*** Material for this task

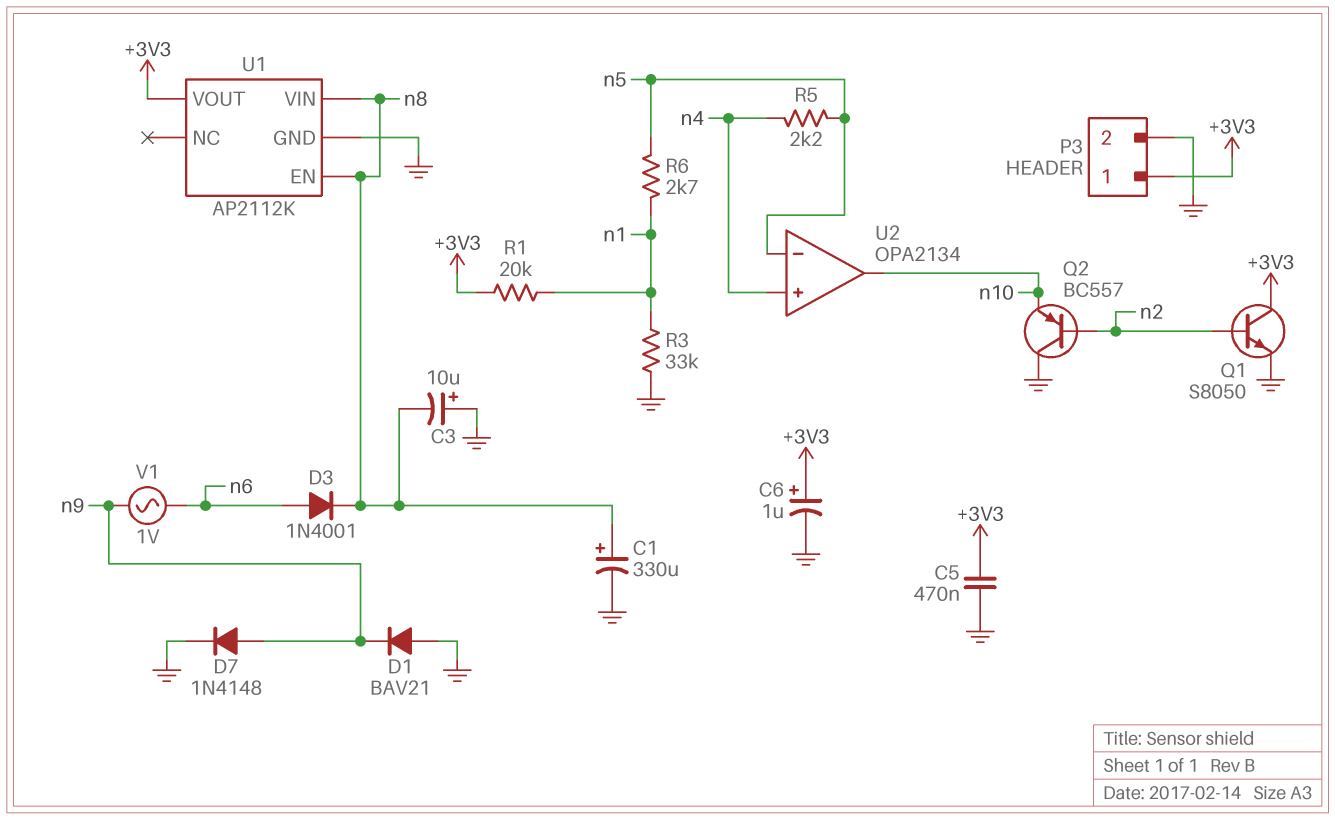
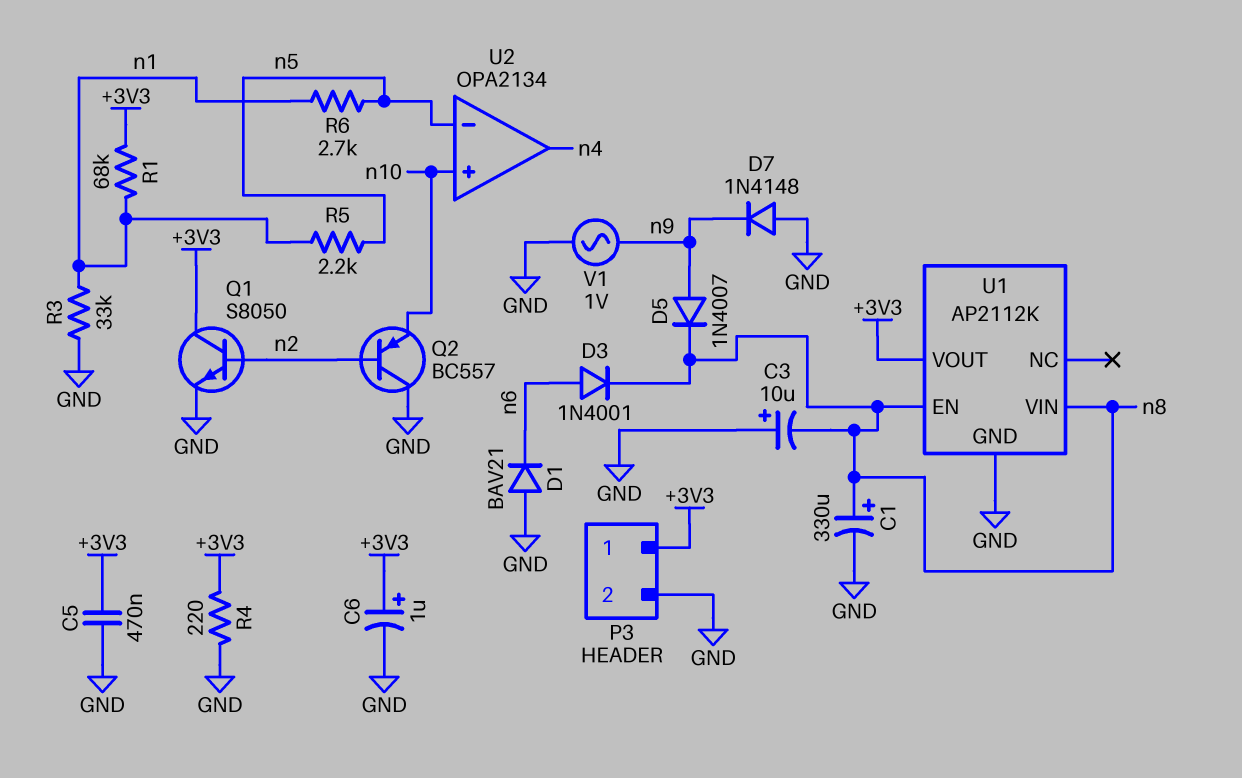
D1: diode BAV21 (A GND, K n9) -> diode BAV21 (A GND, K n6)
D5: none -> diode 1N4007 (A n9, K n8)
D7: diode 1N4148 (A n9, K GND) -> diode 1N4148 (A GND, K n9)
R1: 20k (+3V3, n1) -> 68k (+3V3, n1)
R4: none -> 220 (+3V3, GND)
R5: 2.2k (n4, n5) -> 2.2k (n1, n5)
U2 pin in+: n4 -> n10
U2 pin out: n10 -> n4
V1: AC 1V (n6, n9) -> AC 1V (GND, n9)

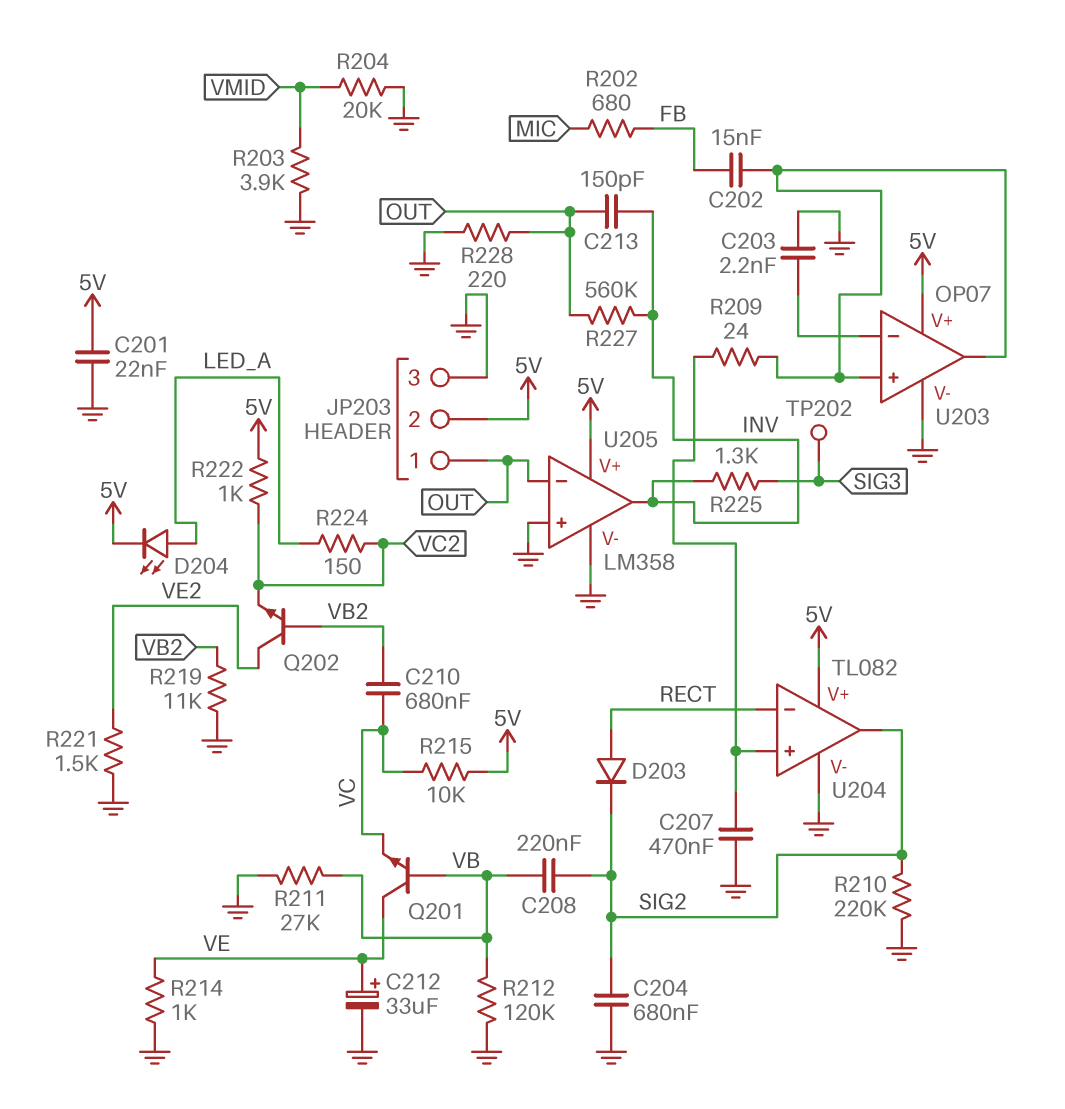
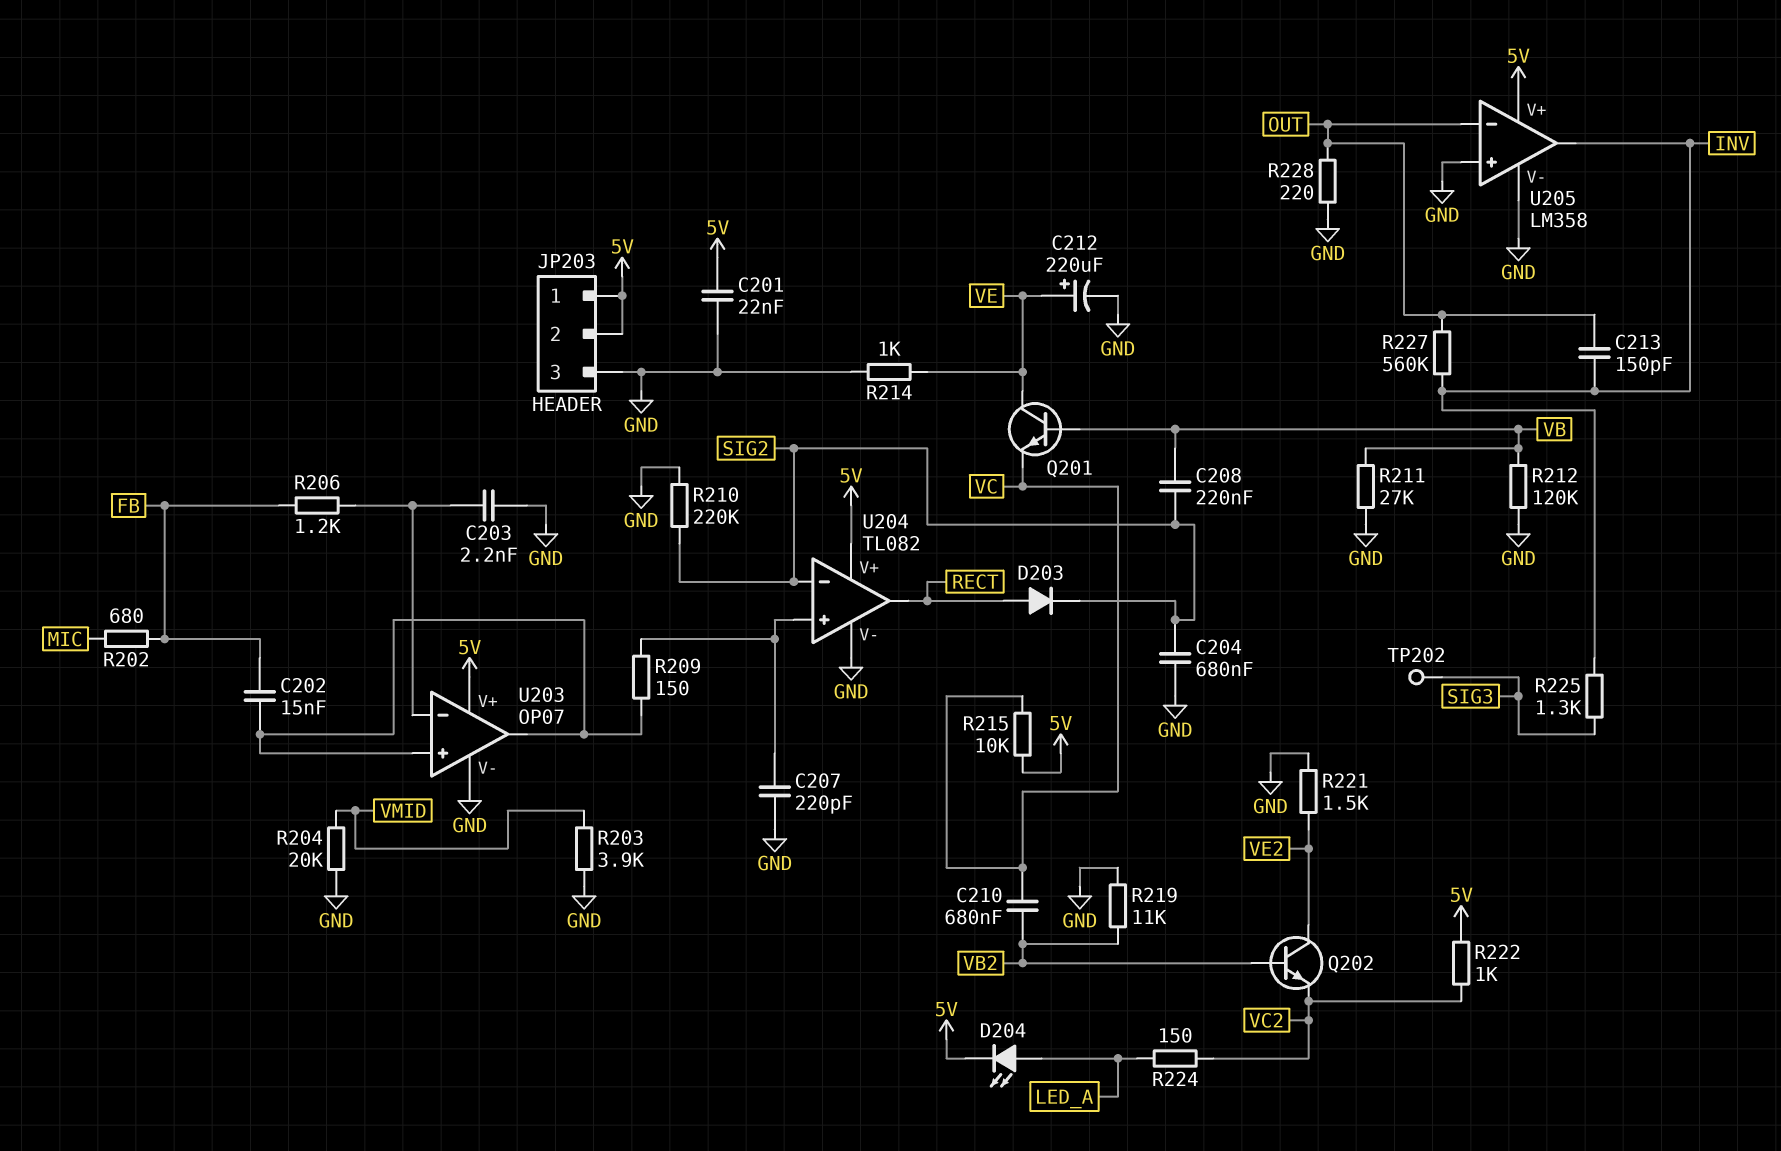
C207: 470nF (GND, U204/in+) -> 220pF (GND, U204/in+)
C212: 33uF (plus VE, minus GND) -> 220uF (plus VE, minus GND)
JP203 pin 1: OUT -> 5V
R206: none -> 1.2k (FB, U203/in-)
R209: 24 (U203/in+, U204/in+) -> 150 (U203/in+, U204/in+)
U204 pin in-: RECT -> SIG2
U204 pin out: SIG2 -> RECT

******

Exercise aim
Could every record be given again exactly, with its pictures left out?

Solved problem
D1: diode BAV21 (A GND, K n9) -> diode BAV21 (A GND, K n6)
D5: none -> diode 1N4007 (A n9, K n8)
D7: diode 1N4148 (A n9, K GND) -> diode 1N4148 (A GND, K n9)
R1: 20k (+3V3, n1) -> 68k (+3V3, n1)
R4: none -> 220 (+3V3, GND)
R5: 2.2k (n4, n5) -> 2.2k (n1, n5)
U2 pin in+: n4 -> n10
U2 pin out: n10 -> n4
V1: AC 1V (n6, n9) -> AC 1V (GND, n9)

C207: 470nF (GND, U204/in+) -> 220pF (GND, U204/in+)
C212: 33uF (plus VE, minus GND) -> 220uF (plus VE, minus GND)
JP203 pin 1: OUT -> 5V
R206: none -> 1.2k (FB, U203/in-)
R209: 24 (U203/in+, U204/in+) -> 150 (U203/in+, U204/in+)
U204 pin in-: RECT -> SIG2
U204 pin out: SIG2 -> RECT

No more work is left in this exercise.